START DATASET RECORDS

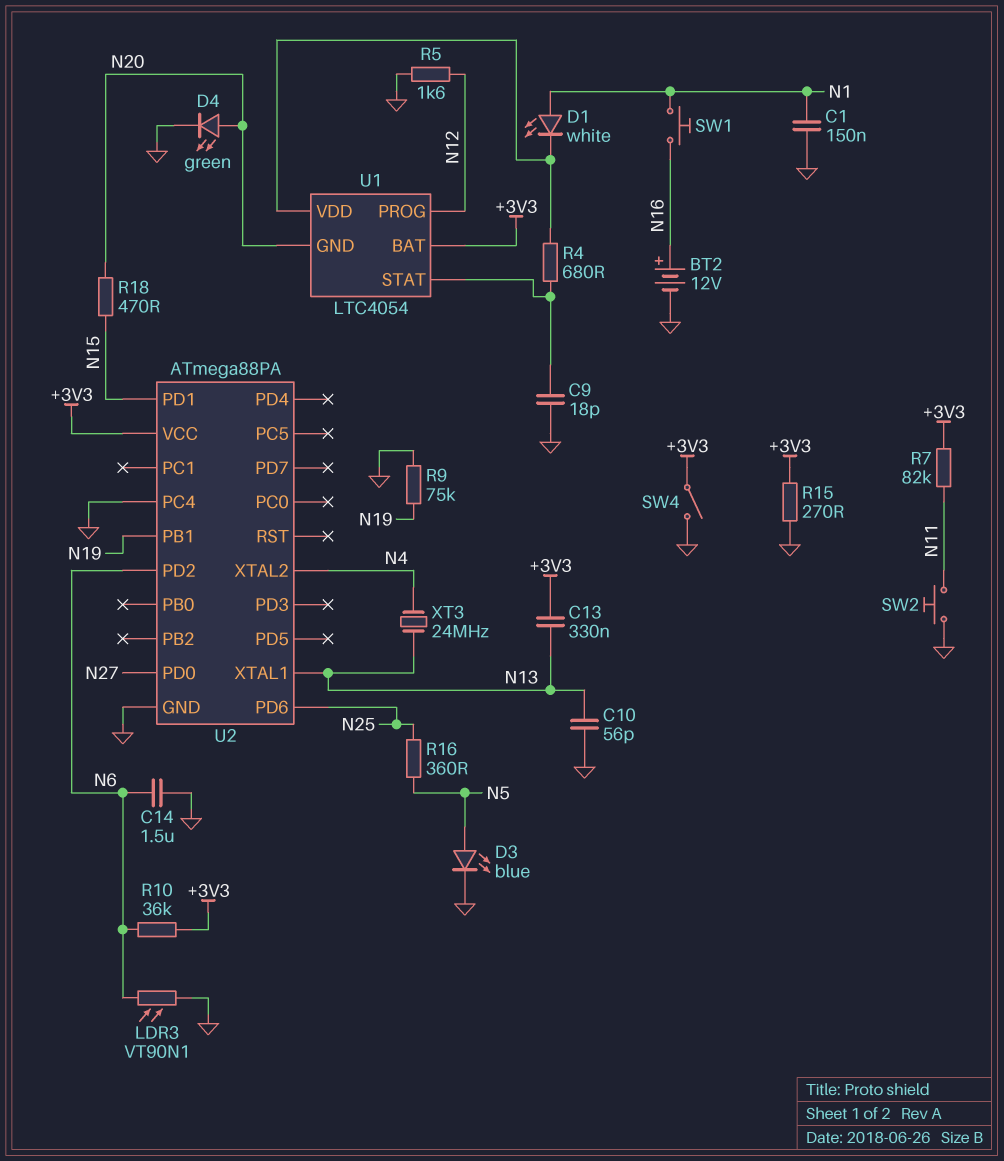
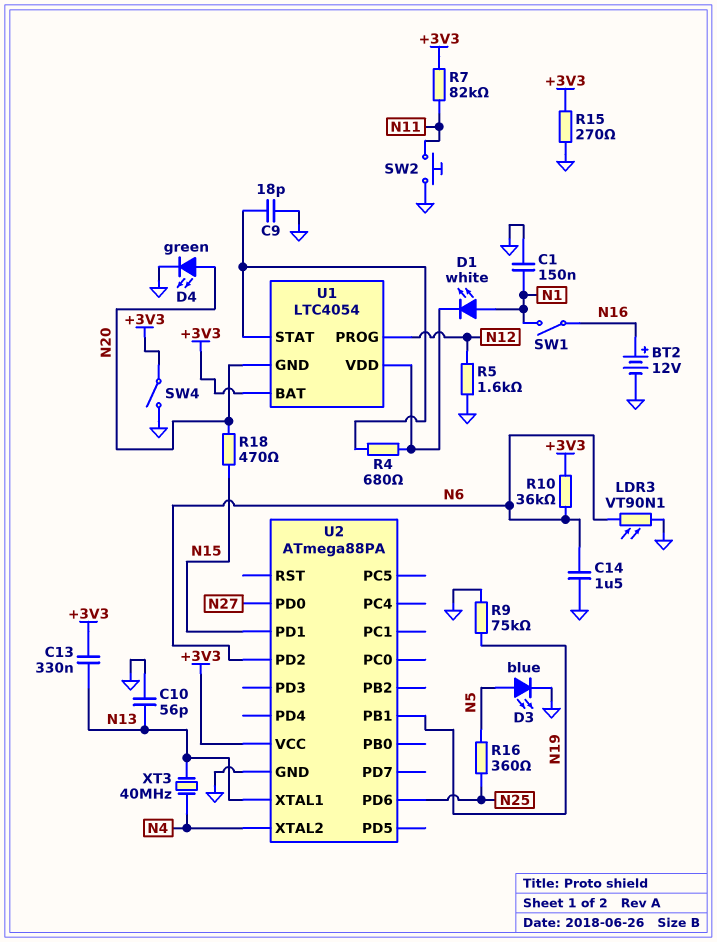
SW1: button (N1, N16) -> switch (N1, N16)
U2 pin PC4: GND -> none
XT3: 24MHz (N4, N13) -> 40MHz (N4, N13)

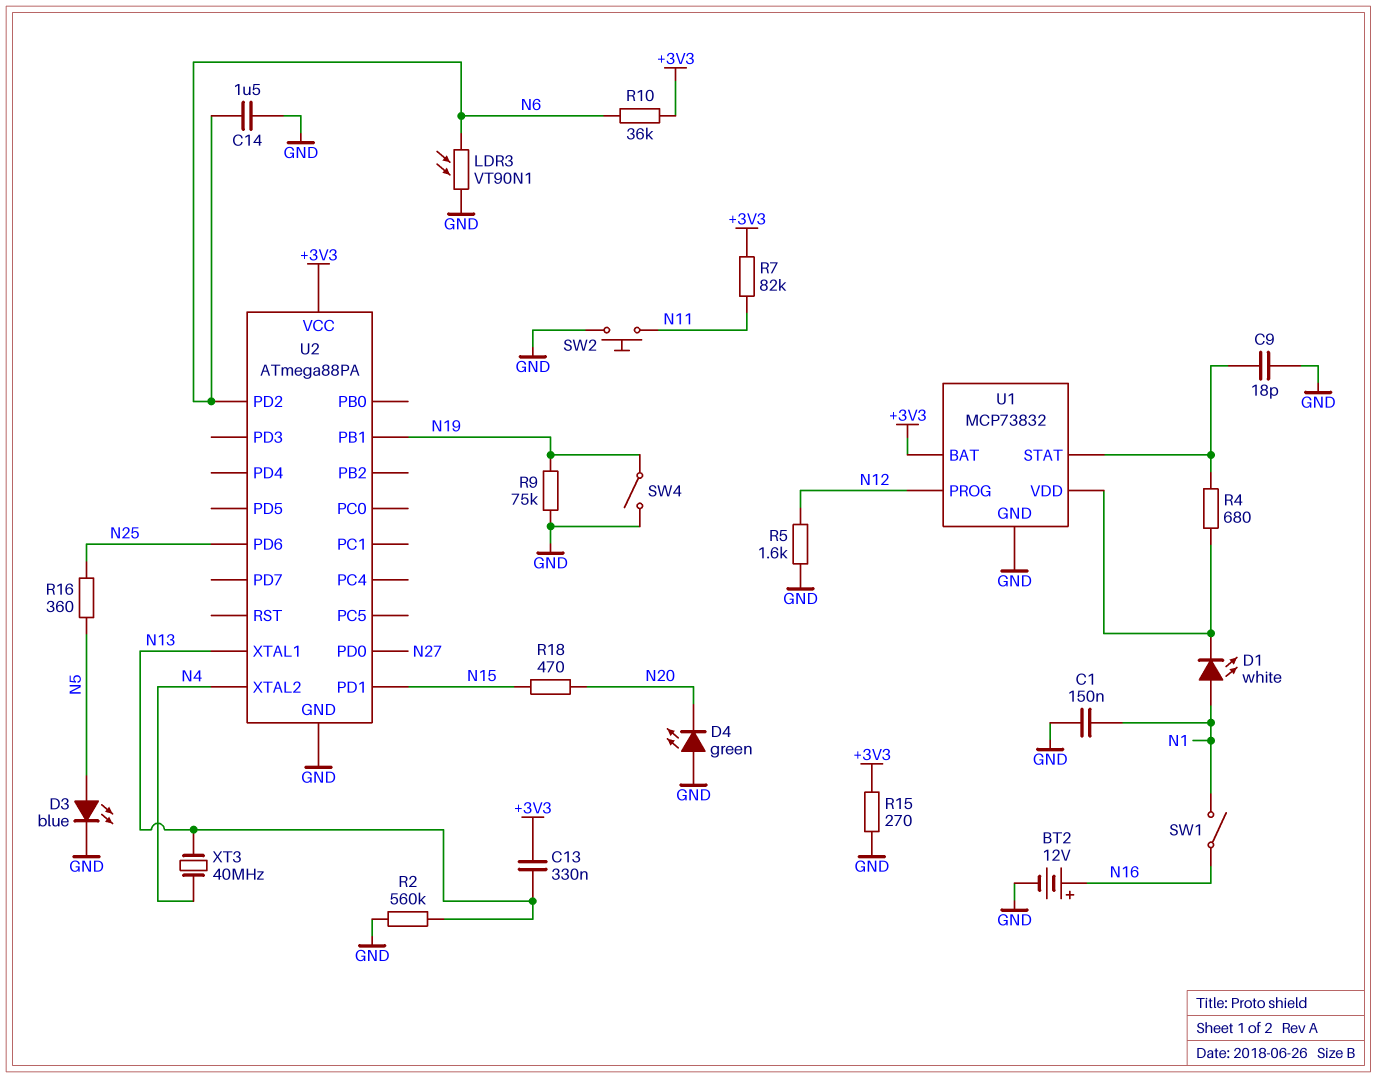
C10: 56pF (GND, N13) -> none
D4: LED green (A N20, K GND) -> LED green (A GND, K N20)
R2: none -> 560k (GND, N13)
SW4: switch (+3V3, GND) -> switch (GND, N19)
U1: LTC4054 -> MCP73832
U1 pin GND: N20 -> GND

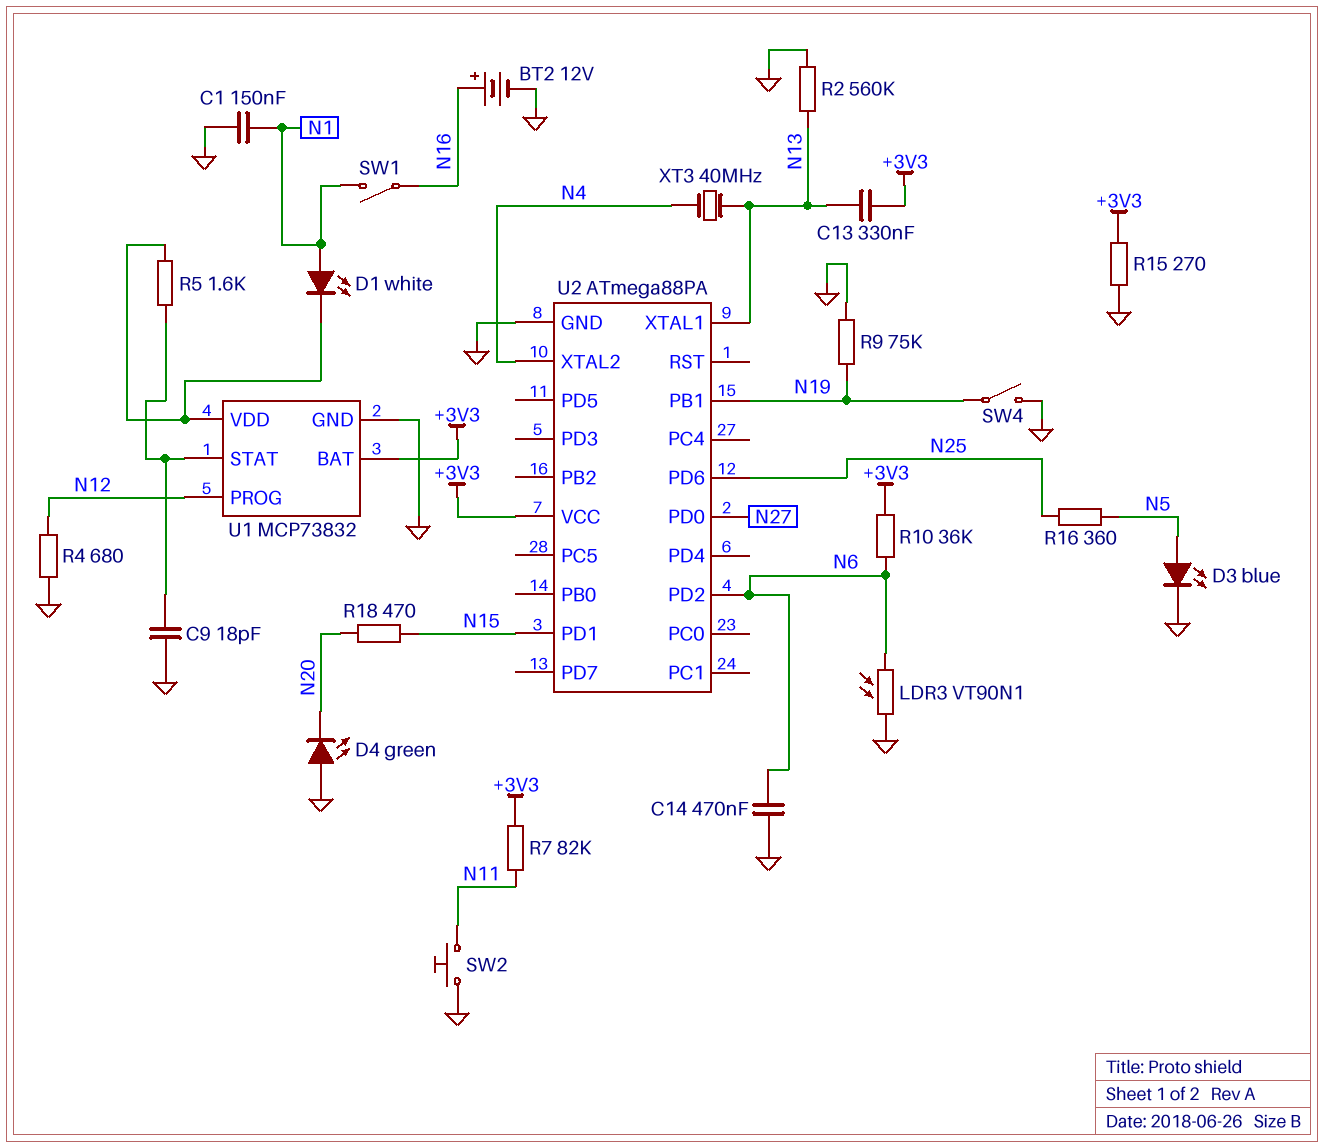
C14: 1.5uF (GND, N6) -> 470nF (GND, N6)
R4: 680 (U1/STAT, U1/VDD) -> 680 (GND, N12)
R5: 1.6k (GND, N12) -> 1.6k (U1/STAT, U1/VDD)

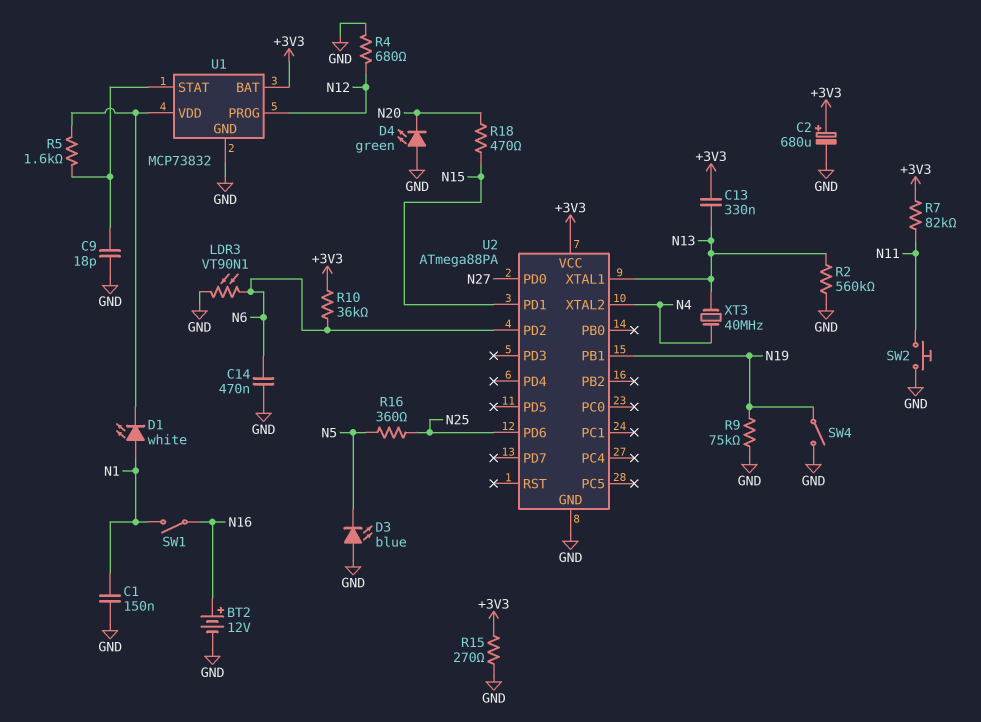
C2: none -> 680uF (plus +3V3, minus GND)
D3: LED blue (A N5, K GND) -> LED blue (A GND, K N5)

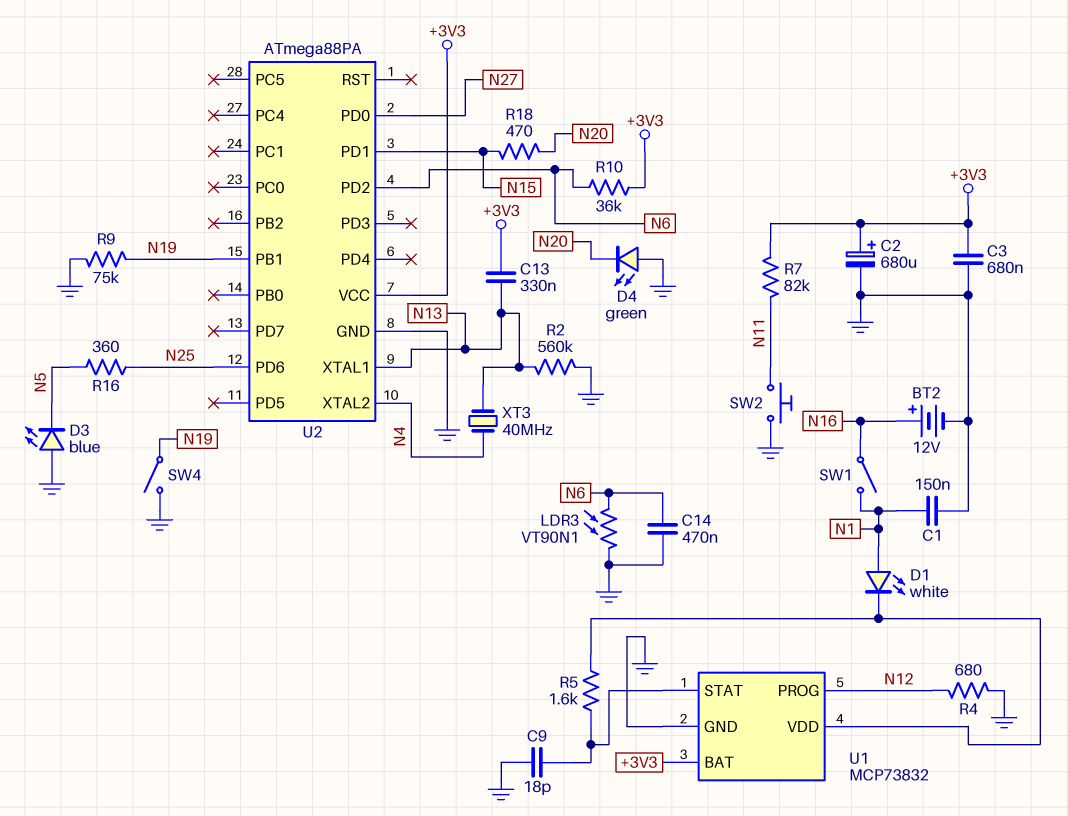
C3: none -> 680nF (+3V3, GND)
R15: 270 (+3V3, GND) -> none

END DATASET RECORDS

* _GOAL OF THE EXERCISE_
Report each line in the data above that holds the word "switch" by copying it.

* _ANSWER BOX_
SW1: button (N1, N16) -> switch (N1, N16)
SW4: switch (+3V3, GND) -> switch (GND, N19)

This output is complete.